DATA Start Marker

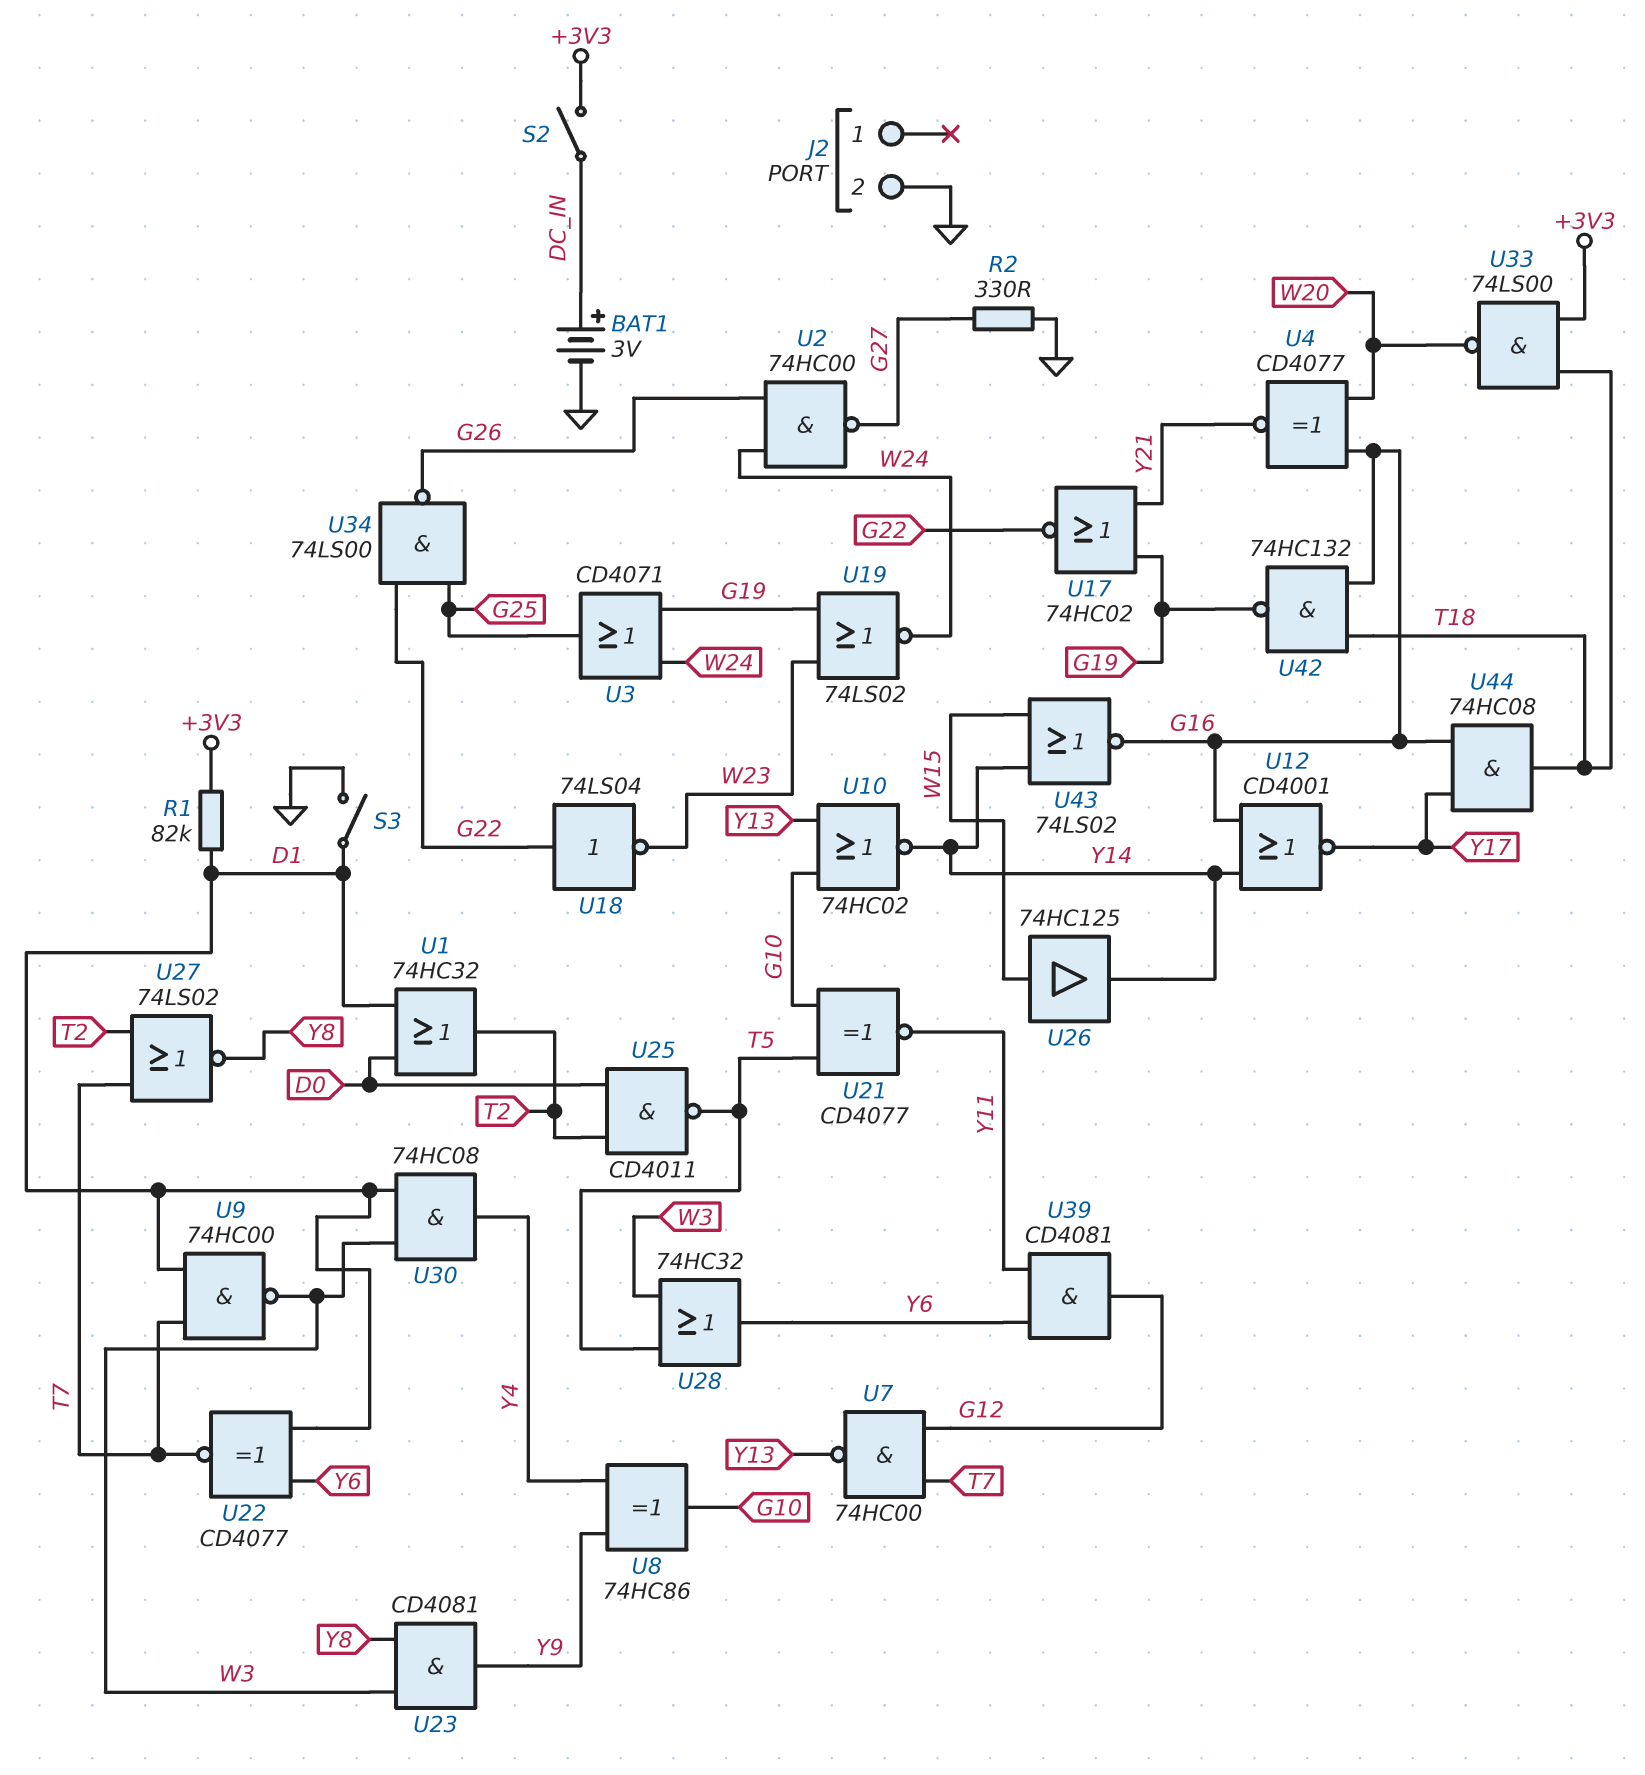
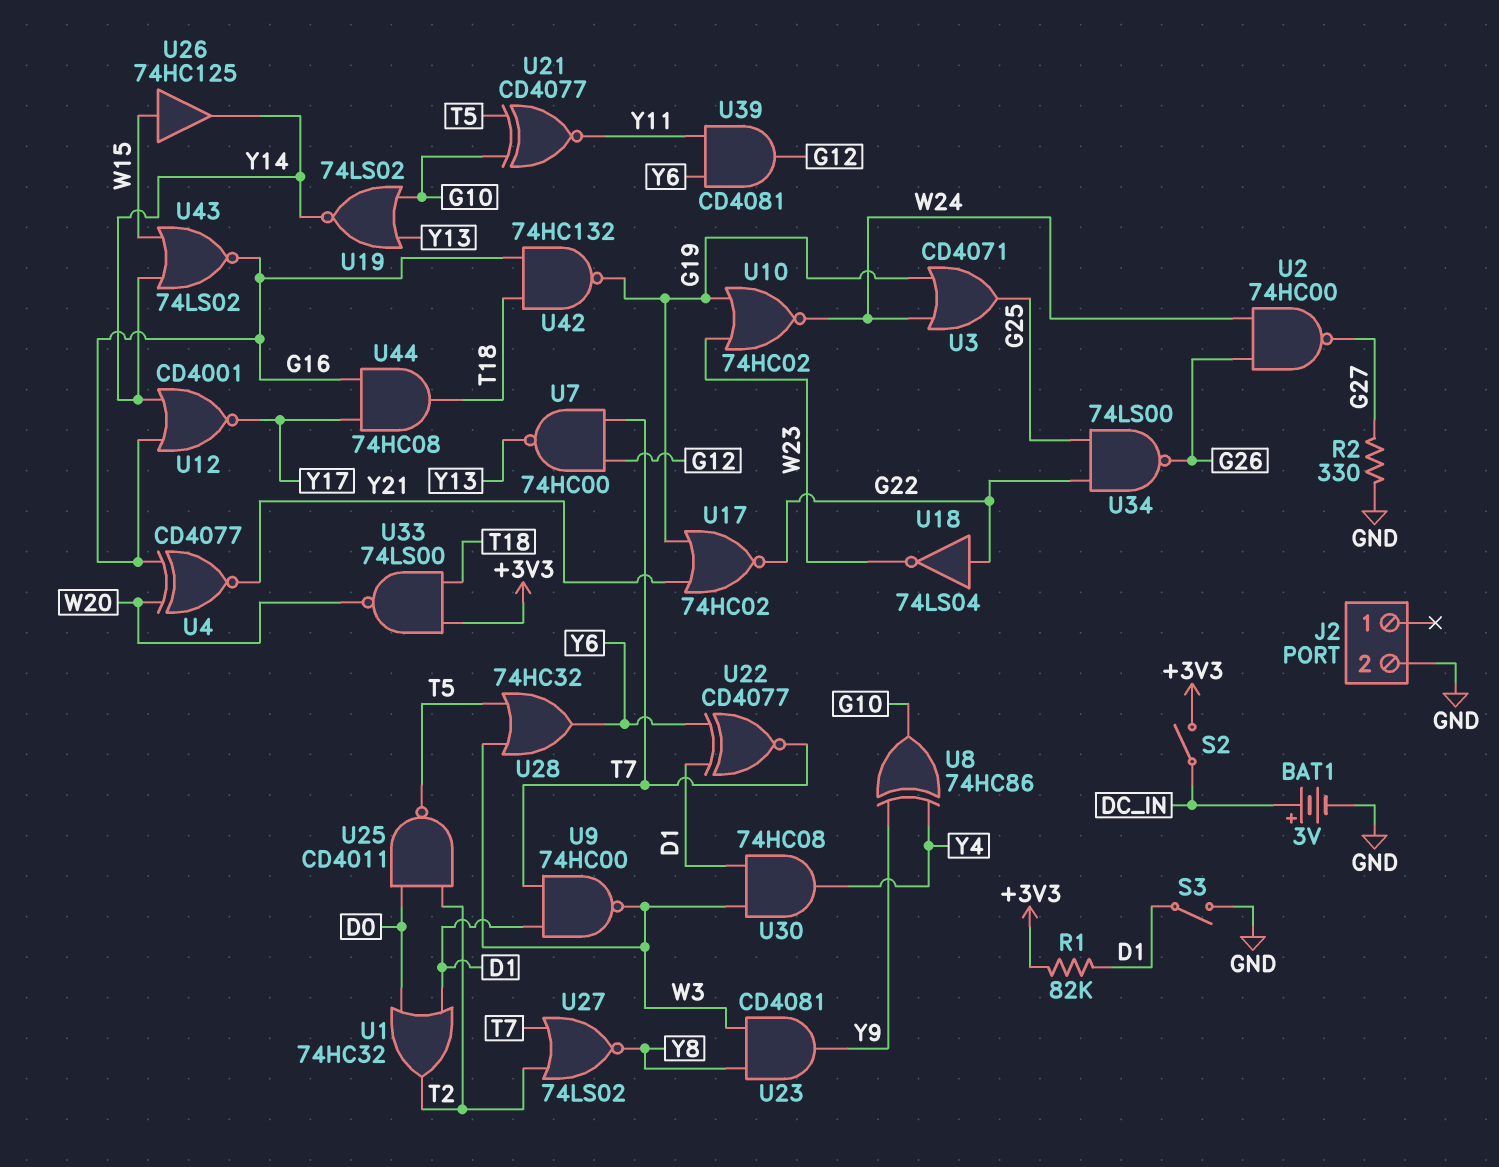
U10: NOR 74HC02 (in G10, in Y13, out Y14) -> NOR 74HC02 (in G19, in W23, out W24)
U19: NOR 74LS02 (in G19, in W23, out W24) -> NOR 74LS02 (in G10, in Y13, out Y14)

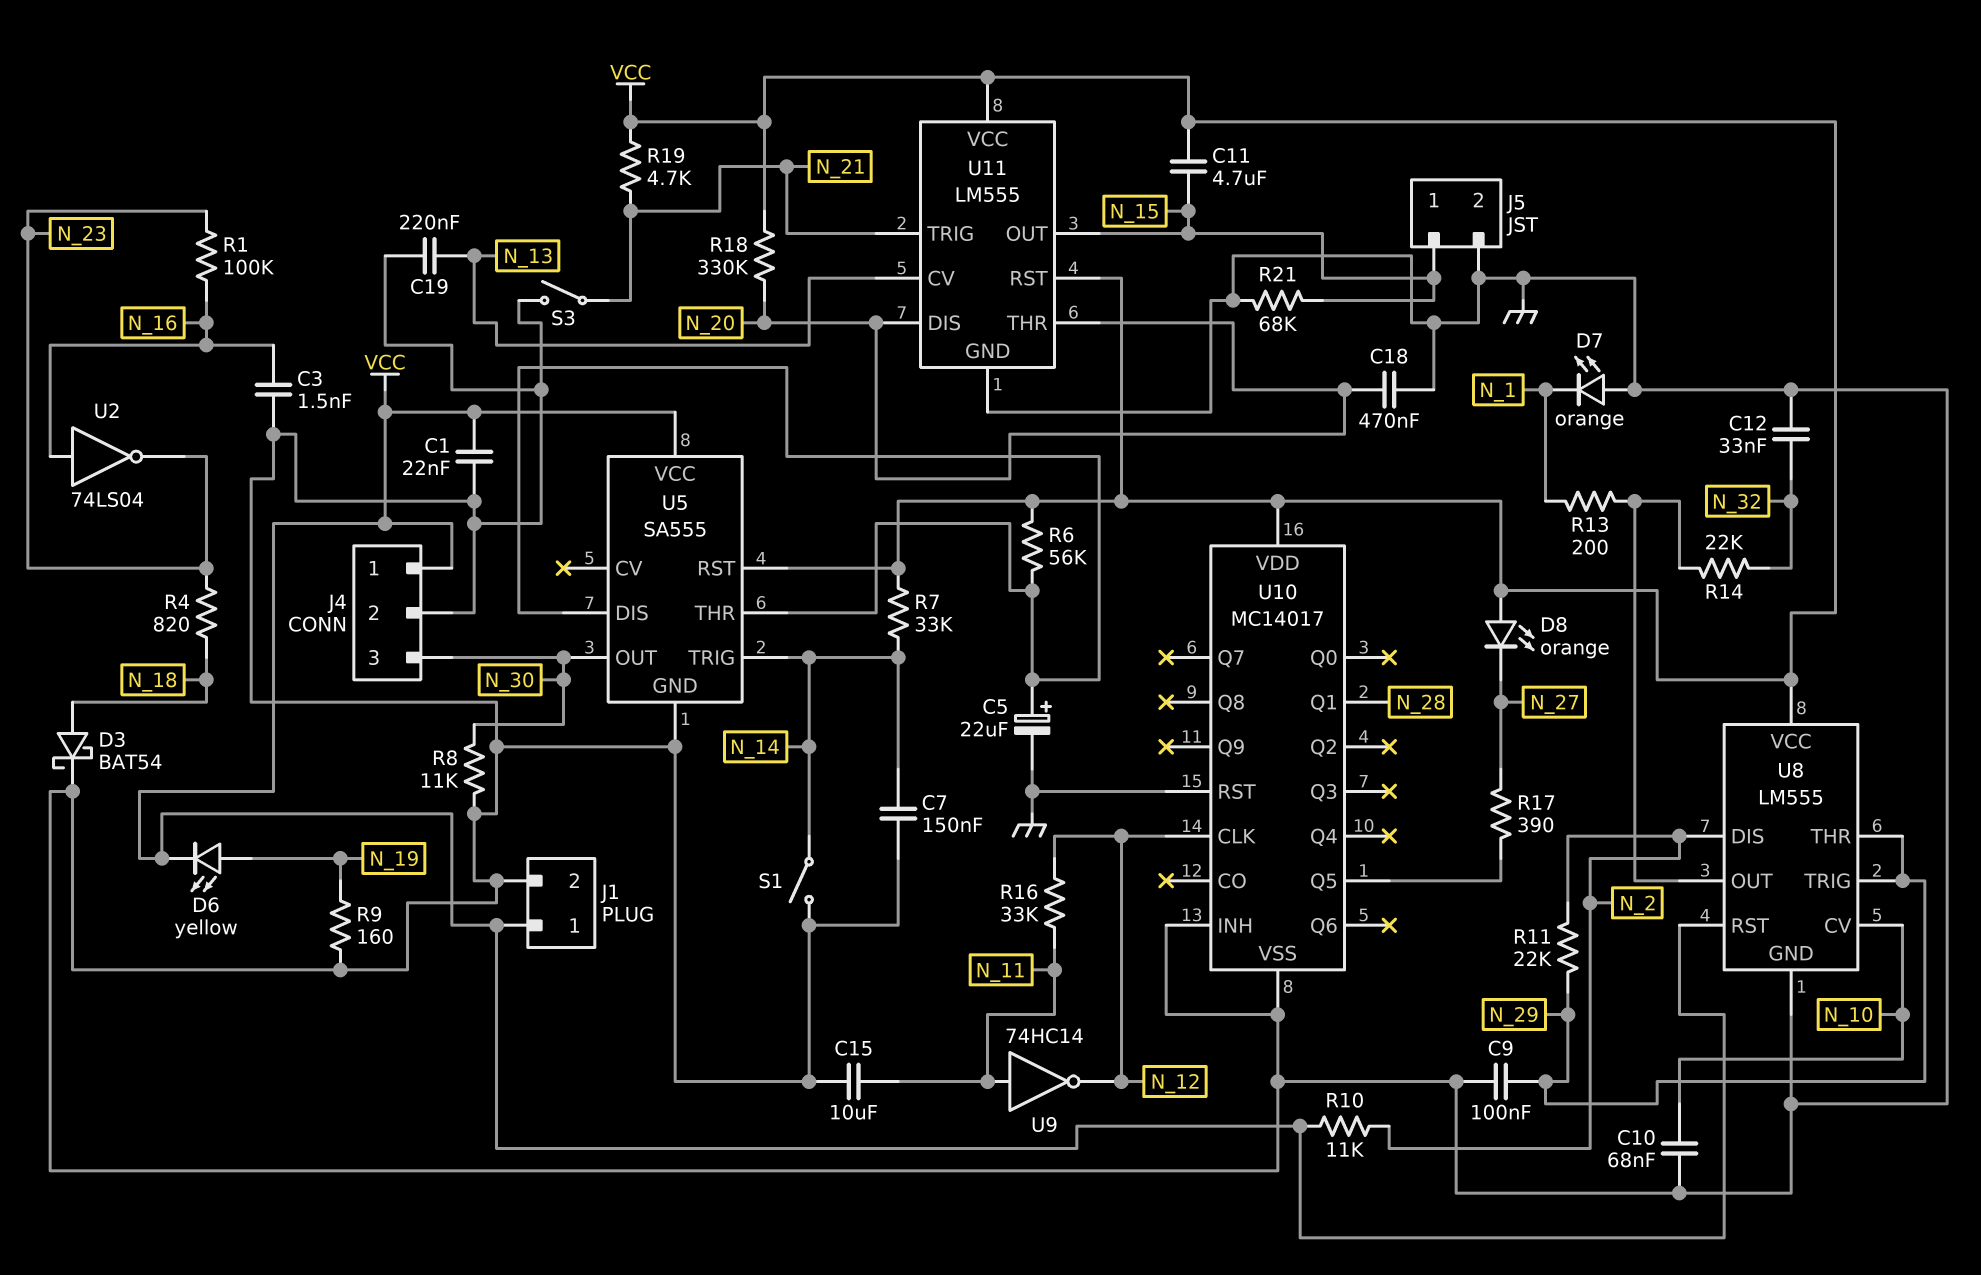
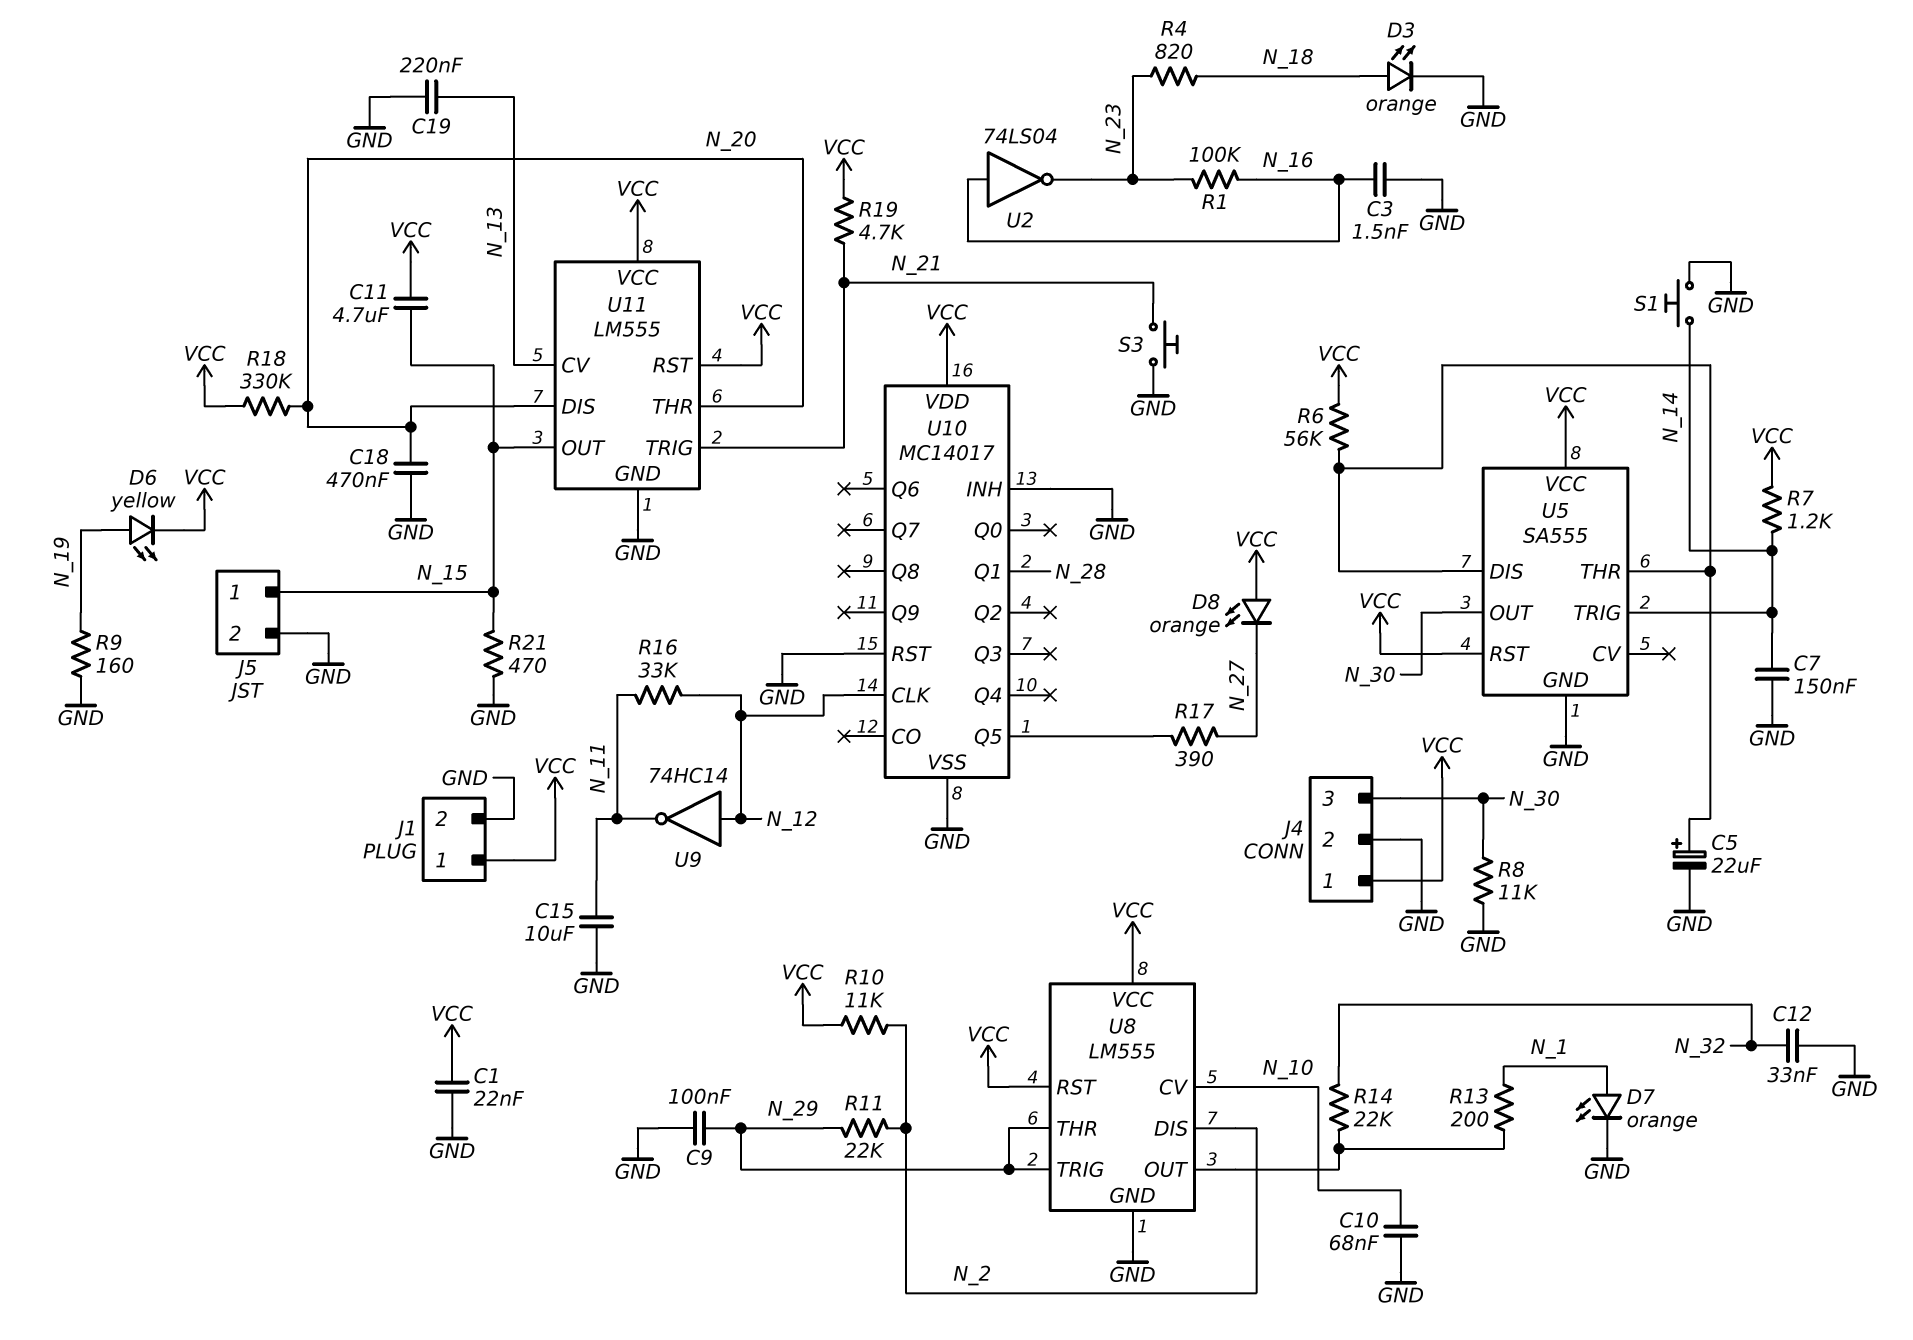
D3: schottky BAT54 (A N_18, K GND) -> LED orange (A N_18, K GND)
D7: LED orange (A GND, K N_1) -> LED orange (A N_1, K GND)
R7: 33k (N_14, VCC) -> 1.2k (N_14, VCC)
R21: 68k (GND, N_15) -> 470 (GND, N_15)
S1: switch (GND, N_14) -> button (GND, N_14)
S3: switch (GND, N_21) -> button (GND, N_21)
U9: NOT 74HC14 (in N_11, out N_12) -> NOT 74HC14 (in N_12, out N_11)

DATA End Marker

■ **YOUR TASK**
Pictures aside, give the data again exactly as it appears.

■ **WRITTEN SOLUTION**
U10: NOR 74HC02 (in G10, in Y13, out Y14) -> NOR 74HC02 (in G19, in W23, out W24)
U19: NOR 74LS02 (in G19, in W23, out W24) -> NOR 74LS02 (in G10, in Y13, out Y14)

D3: schottky BAT54 (A N_18, K GND) -> LED orange (A N_18, K GND)
D7: LED orange (A GND, K N_1) -> LED orange (A N_1, K GND)
R7: 33k (N_14, VCC) -> 1.2k (N_14, VCC)
R21: 68k (GND, N_15) -> 470 (GND, N_15)
S1: switch (GND, N_14) -> button (GND, N_14)
S3: switch (GND, N_21) -> button (GND, N_21)
U9: NOT 74HC14 (in N_11, out N_12) -> NOT 74HC14 (in N_12, out N_11)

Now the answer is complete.